Task requirements: Verbatim copy without images: return all of the data as it stands.

Before-and-after object listings
■ ■ ■ ■ ■ ■ ■
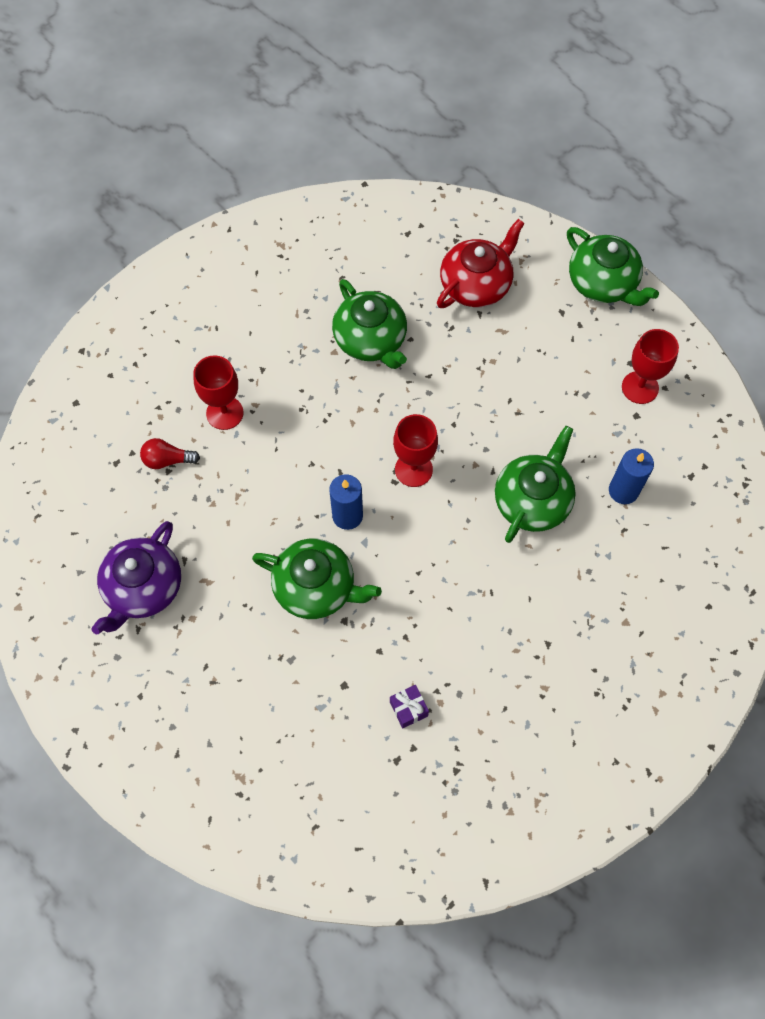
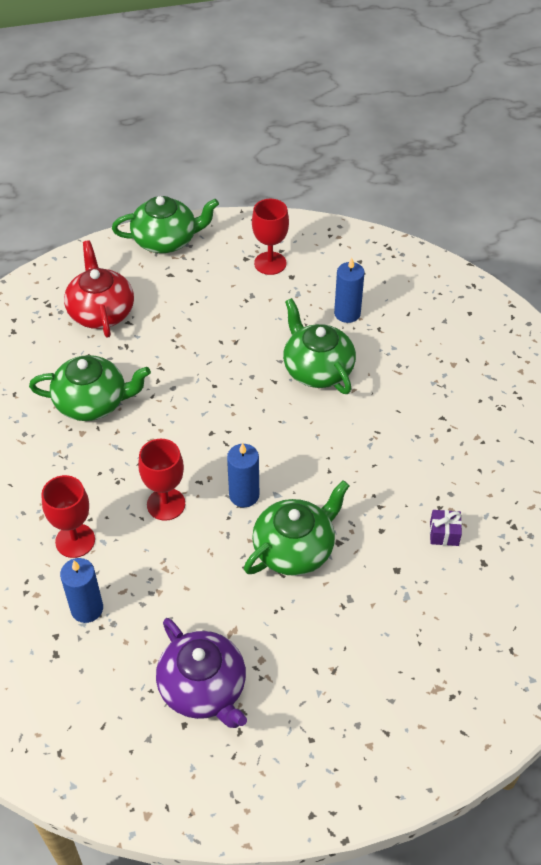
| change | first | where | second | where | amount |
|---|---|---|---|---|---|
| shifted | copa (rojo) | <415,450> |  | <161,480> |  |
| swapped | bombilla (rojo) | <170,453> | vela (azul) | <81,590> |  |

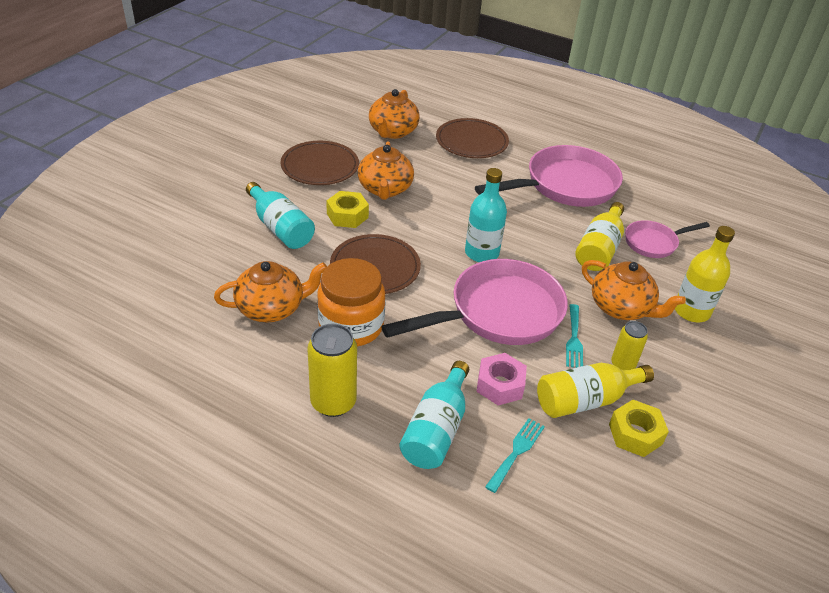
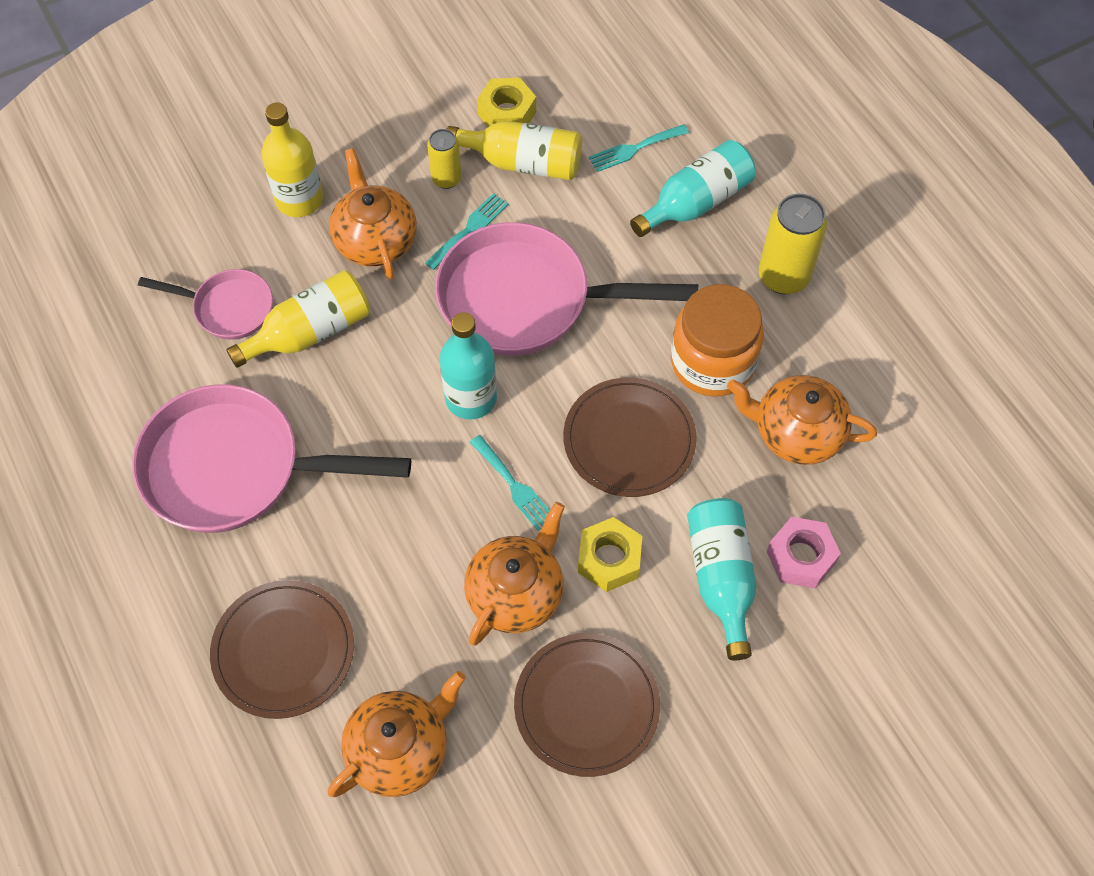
| change | first | where | second | where | amount |
|---|---|---|---|---|---|
| shifted | tuerca (rosa) | <501,379> |  | <804,552> |  |
| new |  |  | tenedor (turquesa) | <510,483> |  |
■ ■ ■ ■ ■ ■ ■
The completed task:
| change | first | where | second | where | amount |
|---|---|---|---|---|---|
| shifted | copa (rojo) | <415,450> |  | <161,480> |  |
| swapped | bombilla (rojo) | <170,453> | vela (azul) | <81,590> |  |

| change | first | where | second | where | amount |
|---|---|---|---|---|---|
| shifted | tuerca (rosa) | <501,379> |  | <804,552> |  |
| new |  |  | tenedor (turquesa) | <510,483> |  |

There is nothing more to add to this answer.